→ **Assignment**:
Each record that follows must be given again without alteration.

>>>

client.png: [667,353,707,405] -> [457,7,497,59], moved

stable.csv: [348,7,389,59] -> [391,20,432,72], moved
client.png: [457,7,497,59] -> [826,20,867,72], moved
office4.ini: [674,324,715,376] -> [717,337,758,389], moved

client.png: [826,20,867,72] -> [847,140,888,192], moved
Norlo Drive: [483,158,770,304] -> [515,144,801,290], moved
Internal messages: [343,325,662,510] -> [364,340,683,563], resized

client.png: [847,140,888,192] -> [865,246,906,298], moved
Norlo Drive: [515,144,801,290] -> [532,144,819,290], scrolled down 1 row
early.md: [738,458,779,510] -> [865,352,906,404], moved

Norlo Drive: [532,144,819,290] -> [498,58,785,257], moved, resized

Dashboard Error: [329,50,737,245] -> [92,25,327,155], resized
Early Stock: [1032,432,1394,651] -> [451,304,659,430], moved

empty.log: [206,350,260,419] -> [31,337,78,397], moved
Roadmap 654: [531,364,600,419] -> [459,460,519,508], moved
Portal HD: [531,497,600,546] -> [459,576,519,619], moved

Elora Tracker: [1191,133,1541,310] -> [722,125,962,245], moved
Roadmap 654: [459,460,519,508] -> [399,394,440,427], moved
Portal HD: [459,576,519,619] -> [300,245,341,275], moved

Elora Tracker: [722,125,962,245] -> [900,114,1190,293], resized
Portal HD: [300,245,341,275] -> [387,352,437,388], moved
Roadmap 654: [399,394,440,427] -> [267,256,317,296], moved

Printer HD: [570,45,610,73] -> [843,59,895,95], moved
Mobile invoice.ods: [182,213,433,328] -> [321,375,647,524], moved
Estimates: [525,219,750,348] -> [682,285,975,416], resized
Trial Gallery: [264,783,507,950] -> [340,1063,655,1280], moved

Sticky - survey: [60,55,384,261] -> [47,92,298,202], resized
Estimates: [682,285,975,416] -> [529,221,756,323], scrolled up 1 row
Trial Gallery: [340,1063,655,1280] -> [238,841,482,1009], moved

<<<

→ **Response to this exercise**:
client.png: [667,353,707,405] -> [457,7,497,59], moved

stable.csv: [348,7,389,59] -> [391,20,432,72], moved
client.png: [457,7,497,59] -> [826,20,867,72], moved
office4.ini: [674,324,715,376] -> [717,337,758,389], moved

client.png: [826,20,867,72] -> [847,140,888,192], moved
Norlo Drive: [483,158,770,304] -> [515,144,801,290], moved
Internal messages: [343,325,662,510] -> [364,340,683,563], resized

client.png: [847,140,888,192] -> [865,246,906,298], moved
Norlo Drive: [515,144,801,290] -> [532,144,819,290], scrolled down 1 row
early.md: [738,458,779,510] -> [865,352,906,404], moved

Norlo Drive: [532,144,819,290] -> [498,58,785,257], moved, resized

Dashboard Error: [329,50,737,245] -> [92,25,327,155], resized
Early Stock: [1032,432,1394,651] -> [451,304,659,430], moved

empty.log: [206,350,260,419] -> [31,337,78,397], moved
Roadmap 654: [531,364,600,419] -> [459,460,519,508], moved
Portal HD: [531,497,600,546] -> [459,576,519,619], moved

Elora Tracker: [1191,133,1541,310] -> [722,125,962,245], moved
Roadmap 654: [459,460,519,508] -> [399,394,440,427], moved
Portal HD: [459,576,519,619] -> [300,245,341,275], moved

Elora Tracker: [722,125,962,245] -> [900,114,1190,293], resized
Portal HD: [300,245,341,275] -> [387,352,437,388], moved
Roadmap 654: [399,394,440,427] -> [267,256,317,296], moved

Printer HD: [570,45,610,73] -> [843,59,895,95], moved
Mobile invoice.ods: [182,213,433,328] -> [321,375,647,524], moved
Estimates: [525,219,750,348] -> [682,285,975,416], resized
Trial Gallery: [264,783,507,950] -> [340,1063,655,1280], moved

Sticky - survey: [60,55,384,261] -> [47,92,298,202], resized
Estimates: [682,285,975,416] -> [529,221,756,323], scrolled up 1 row
Trial Gallery: [340,1063,655,1280] -> [238,841,482,1009], moved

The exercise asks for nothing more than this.